### EXERCISE
Show every line of the records below that contains the word "watering".

[LISTED RECORDS — start]

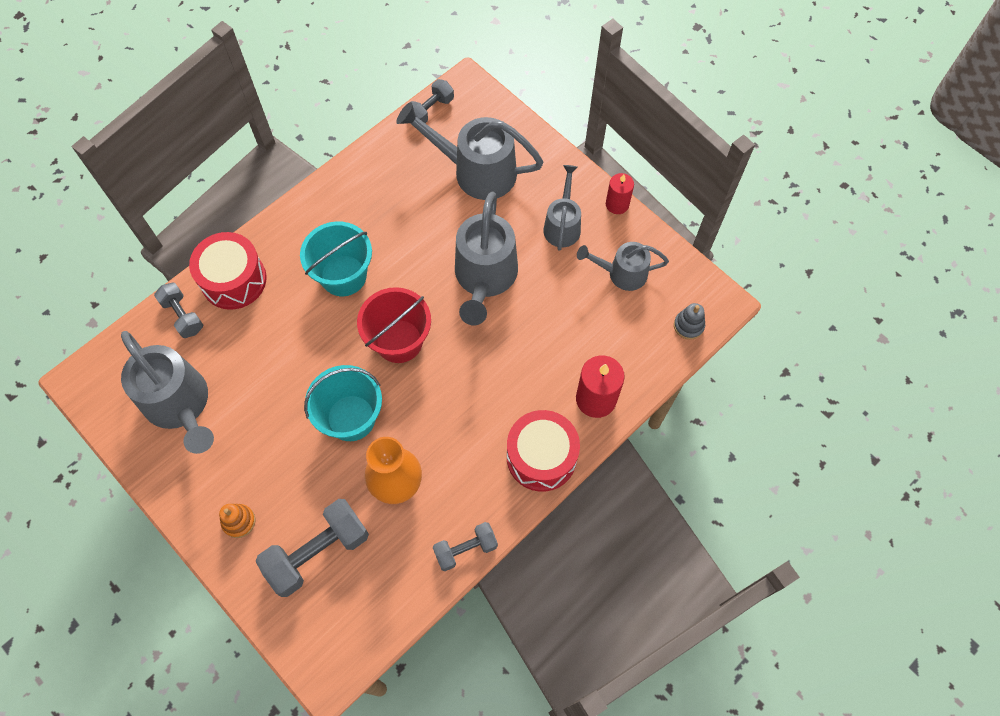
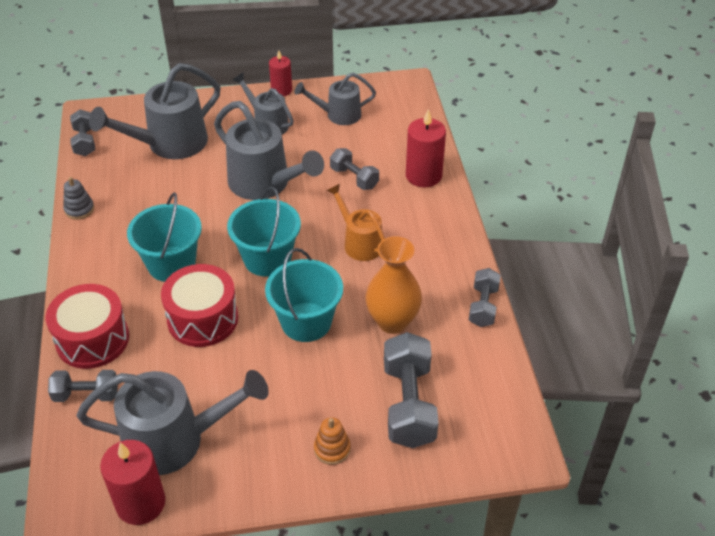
camera: 55 degrees left, 20 degrees down
(115, 422) = (140, 503): none -> red candle
(399, 341) = (267, 259): red bucket -> turquoise bucket
(469, 399) = (359, 242): none -> orange watering can
(541, 457) = (443, 226): red drum -> red drum (203, 319)
(547, 343) = (354, 178): none -> grey dumbbell
(621, 273) = (338, 115): grey watering can -> grey watering can turned 45 degrees clockwise
(688, 326) = (411, 105): grey stacking toy -> grey stacking toy (79, 209)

[LISTED RECORDS — finish]

### ANSWER SECTION
(469, 399) = (359, 242): none -> orange watering can
(621, 273) = (338, 115): grey watering can -> grey watering can turned 45 degrees clockwise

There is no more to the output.